### ABOUT THIS EXERCISE:
Gather, from the data below, each line in which the word "resized" occurs.

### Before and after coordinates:
---

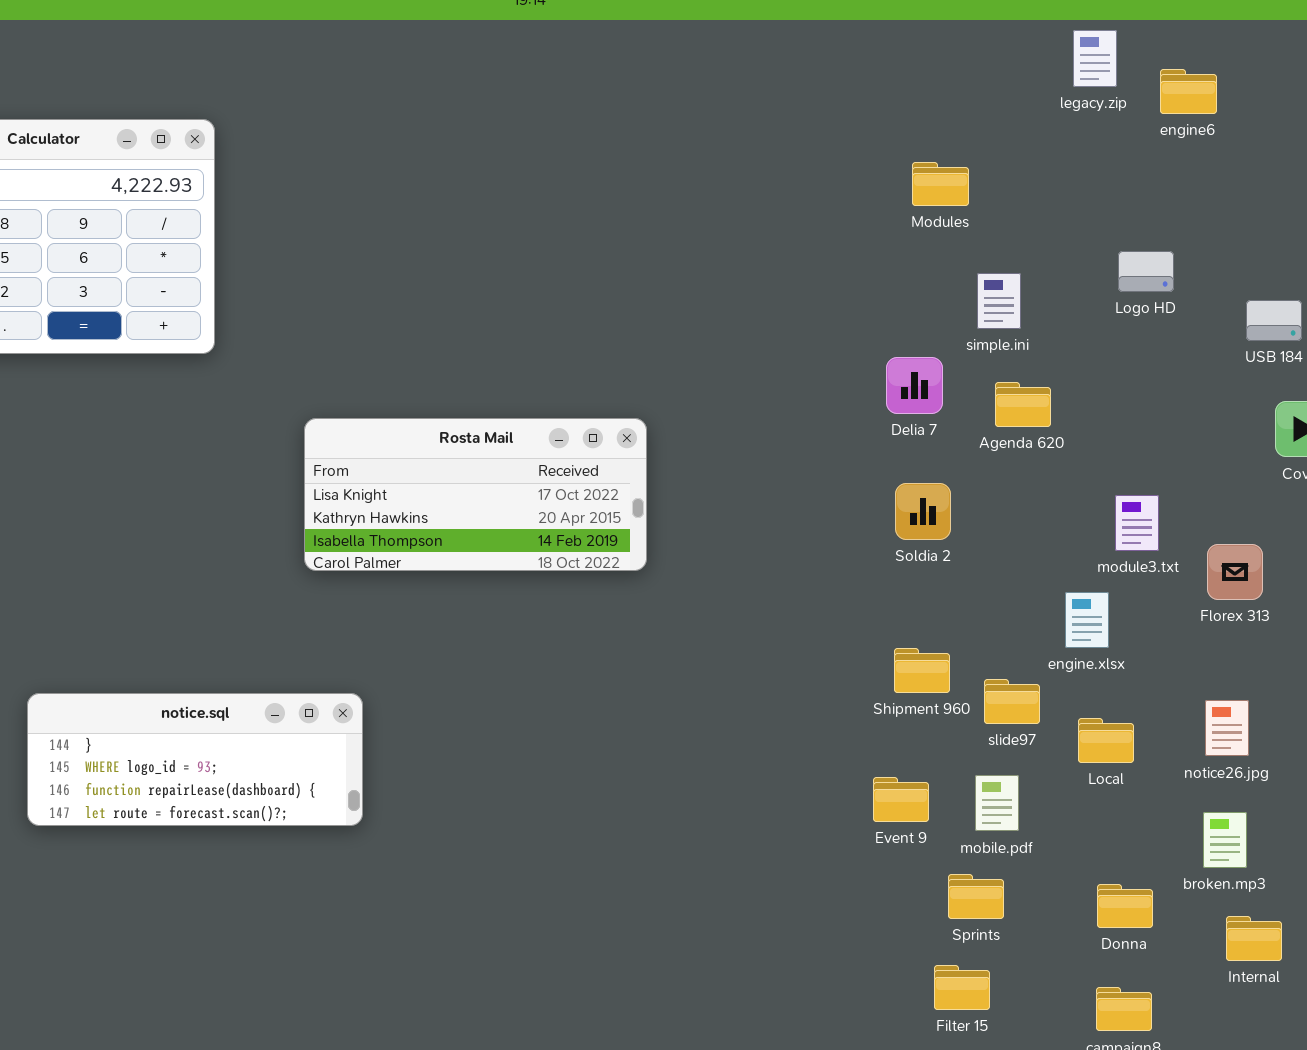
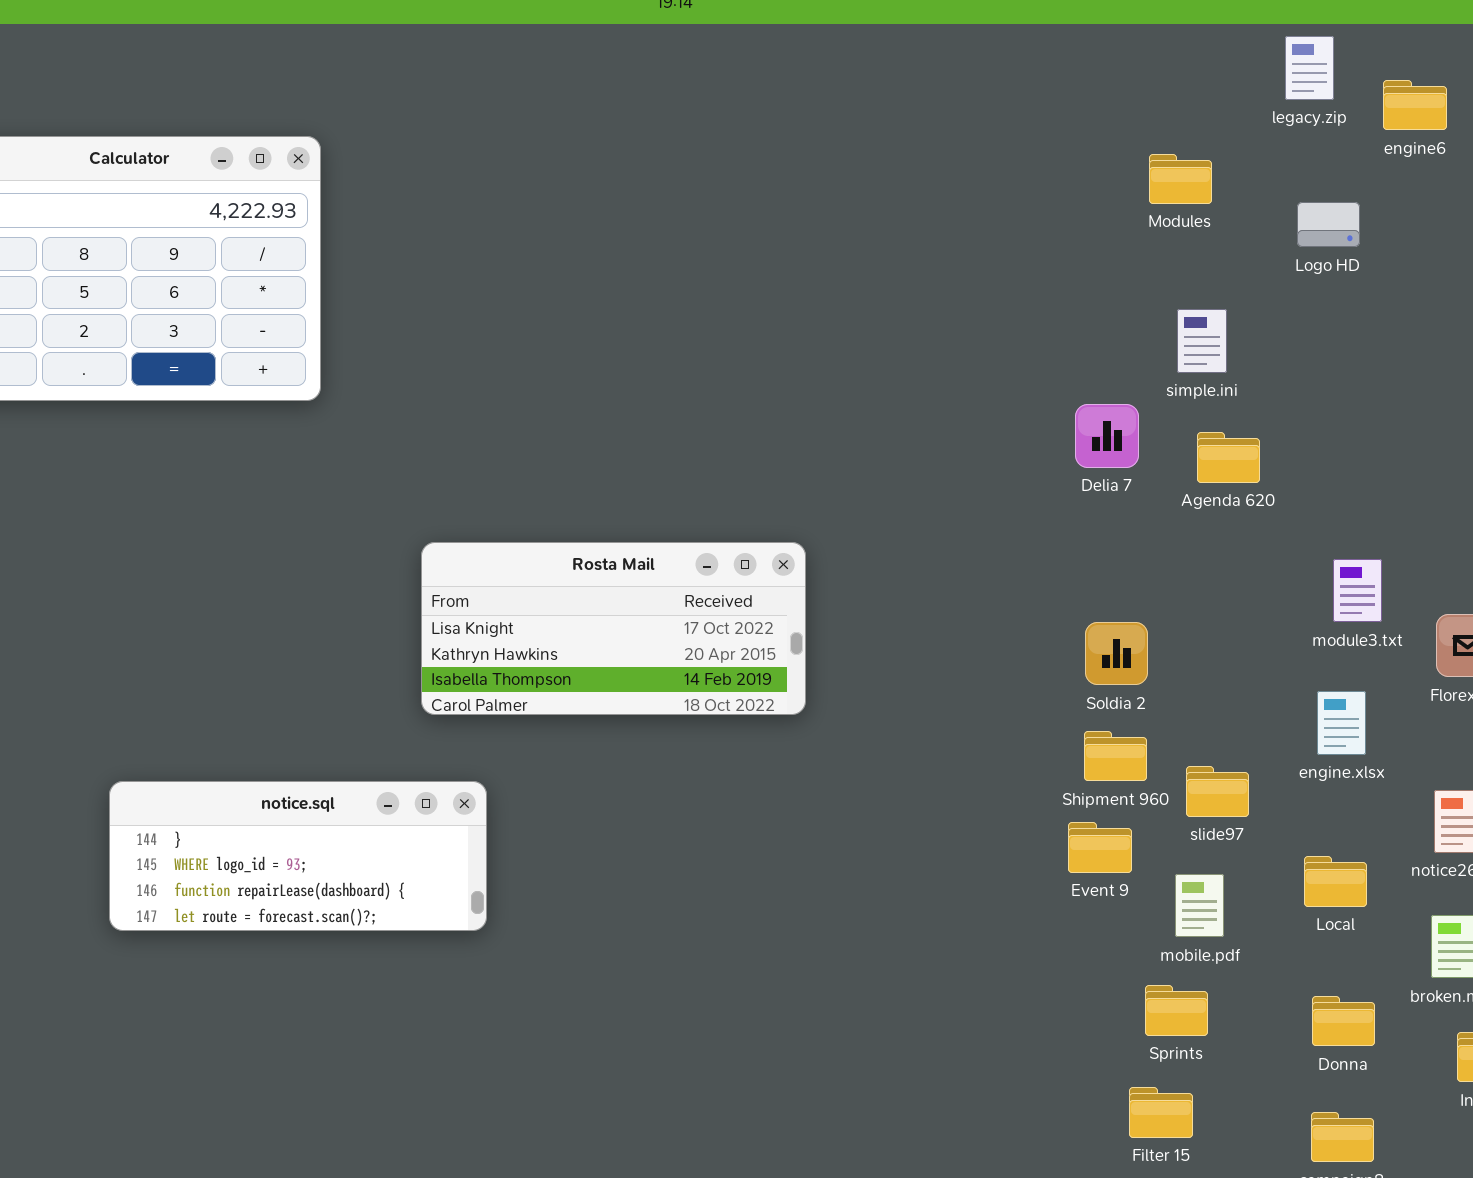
Modules: [912,162,969,206] -> [1149,154,1212,204], moved
Logo HD: [1118,251,1174,292] -> [1297,202,1360,247], moved
Rosta Mail: [304,418,647,571] -> [421,542,806,715], moved
Soldia 2: [895,483,951,540] -> [1085,622,1148,685], moved
engine.xlsx: [1065,592,1109,648] -> [1317,691,1366,755], moved
Local: [1078,718,1134,763] -> [1304,856,1367,907], moved
Event 9: [873,777,929,822] -> [1068,822,1132,873], moved

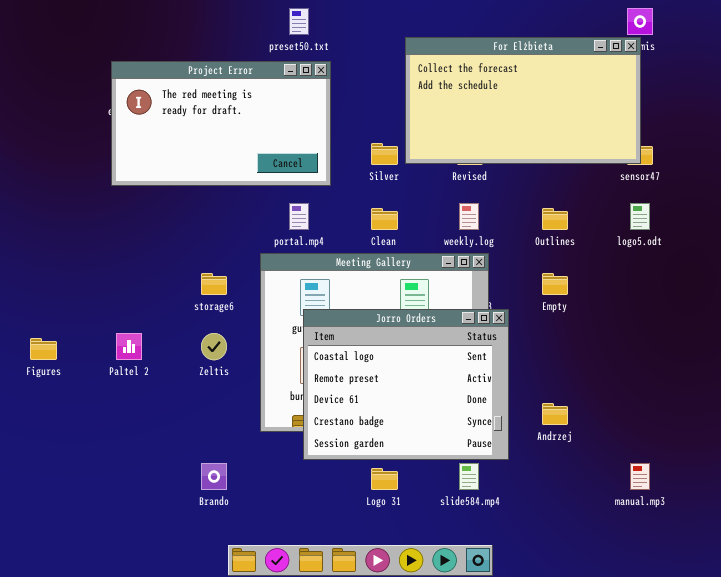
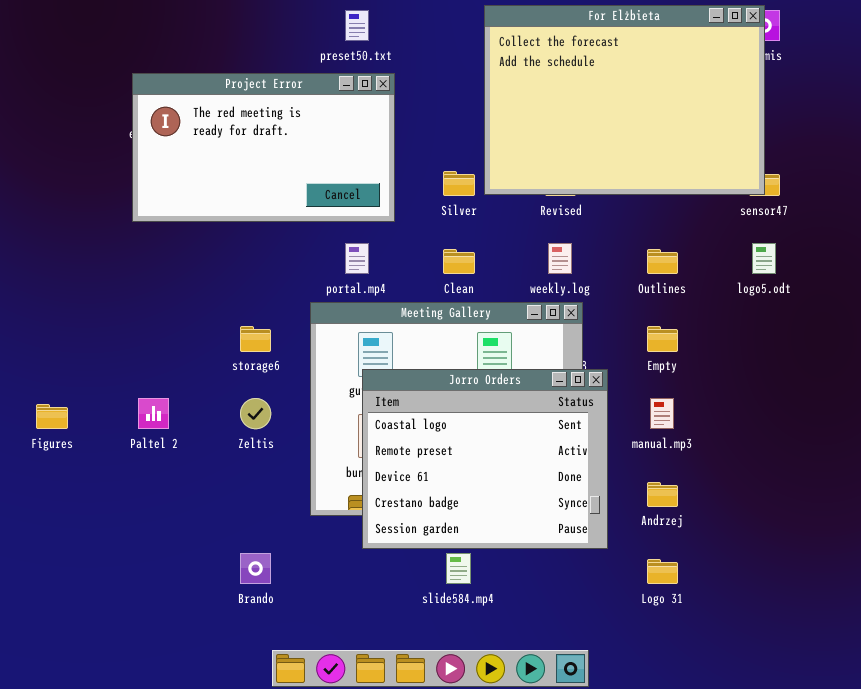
For Elżbieta: [405,37,641,164] -> [484,5,765,195], resized
slide584.mp4: [459,463,479,490] -> [446,553,471,584], moved
manual.mp3: [630,463,650,490] -> [650,398,674,429], moved
Logo 31: [371,468,398,490] -> [647,559,678,584], moved

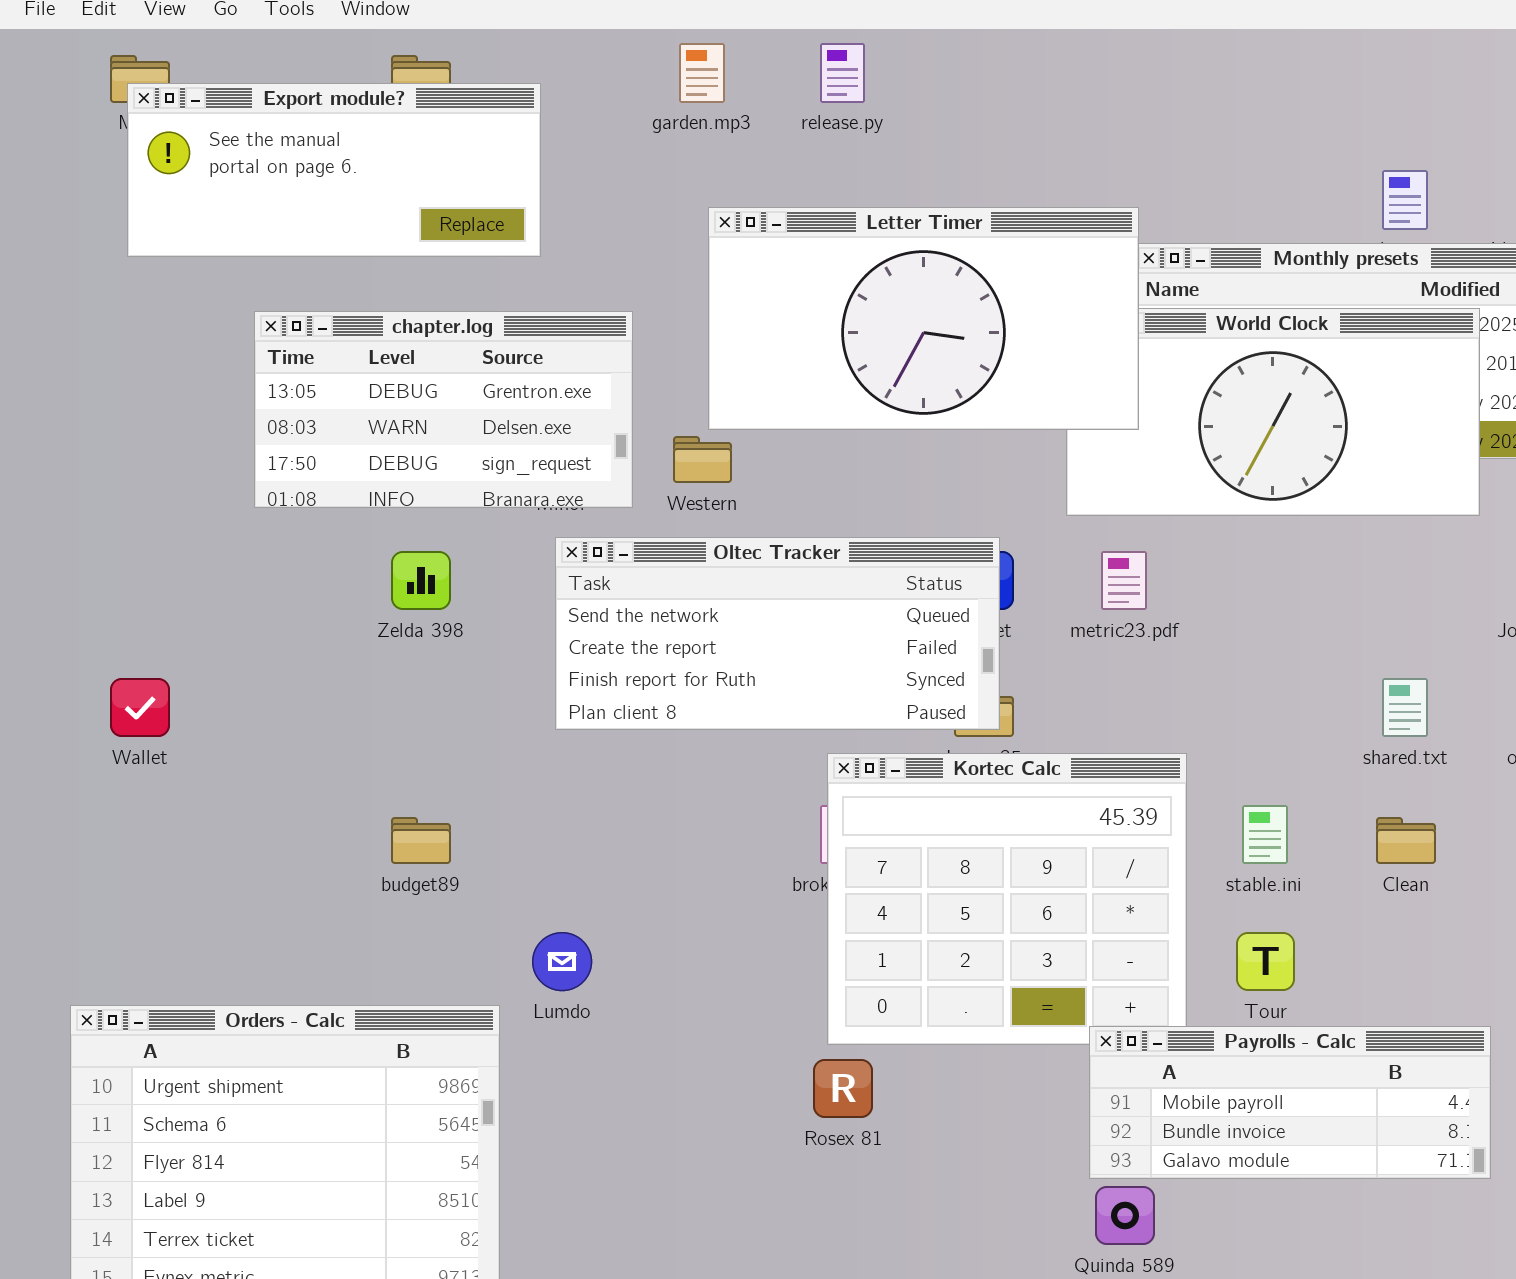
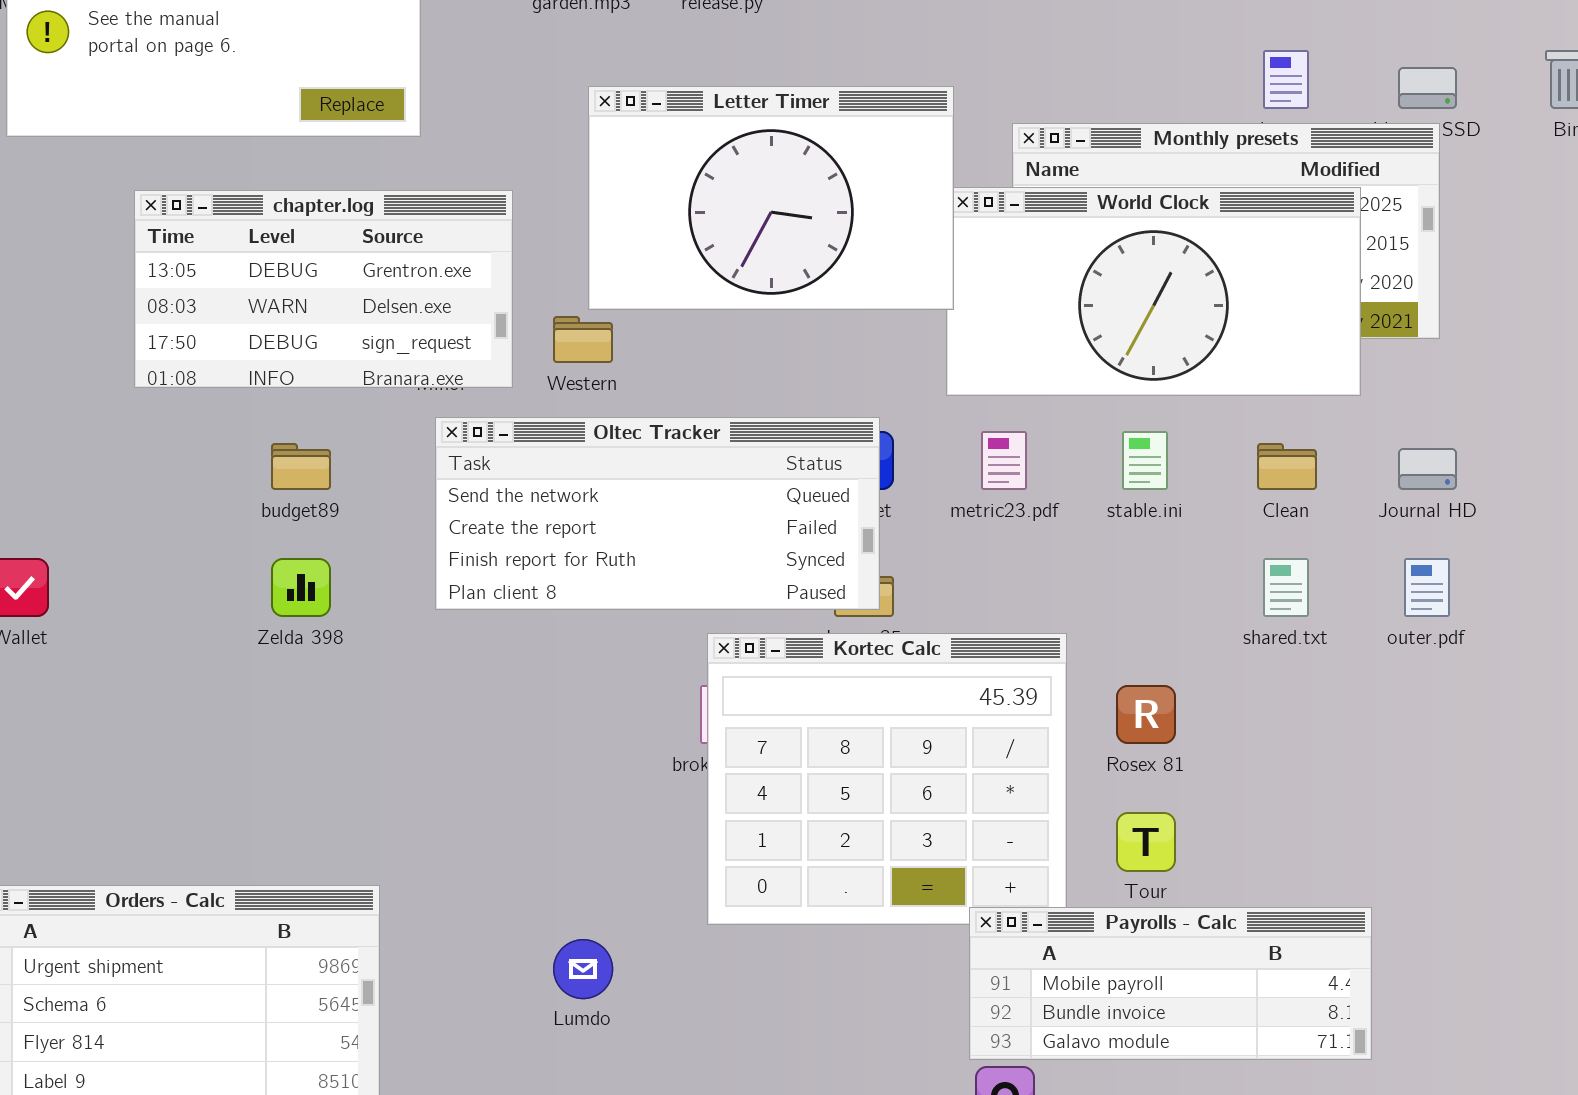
Letter Timer: [708,207,1139,430] -> [588,86,954,310], resized
Zelda 398: [391,551,451,610] -> [271,558,331,617], moved
stable.ini: [1242,805,1288,864] -> [1122,431,1168,490], moved
budget89: [391,817,451,864] -> [271,443,331,490], moved
Clean: [1376,817,1436,864] -> [1257,443,1317,490], moved
Lumdo: [532,932,592,991] -> [553,939,613,999], moved
Rosex 81: [813,1059,873,1118] -> [1116,685,1176,744], moved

---

### EXERCISE ANSWER:
For Elżbieta: [405,37,641,164] -> [484,5,765,195], resized
Letter Timer: [708,207,1139,430] -> [588,86,954,310], resized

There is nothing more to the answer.